*** Material provided Section Begins ***

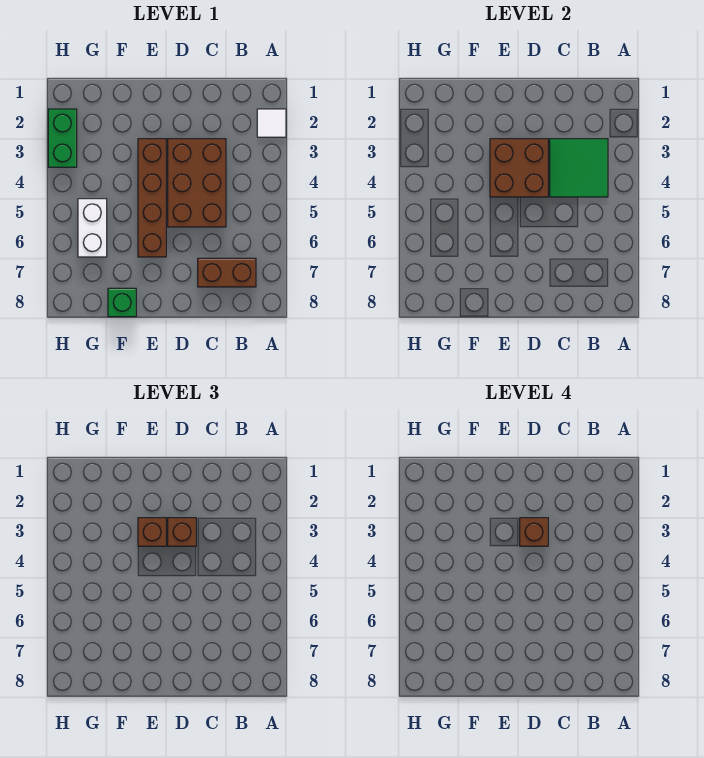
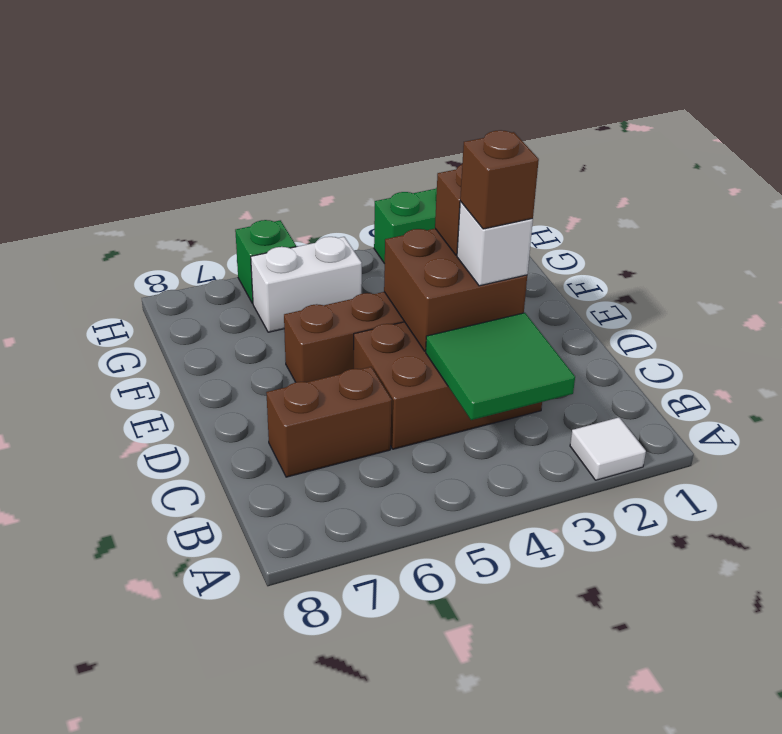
brown brick B7:C7 level 1 -> brown brick C6:C7 level 1
brown brick D3 level 3 -> white brick D3 level 3
green brick F8 level 1 -> green brick H6 level 1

*** Material provided Section Ends ***

_Exercise details:_
What you give back should be the full material above, retyped exactly, with every image removed.

_Finished exercise:_
brown brick B7:C7 level 1 -> brown brick C6:C7 level 1
brown brick D3 level 3 -> white brick D3 level 3
green brick F8 level 1 -> green brick H6 level 1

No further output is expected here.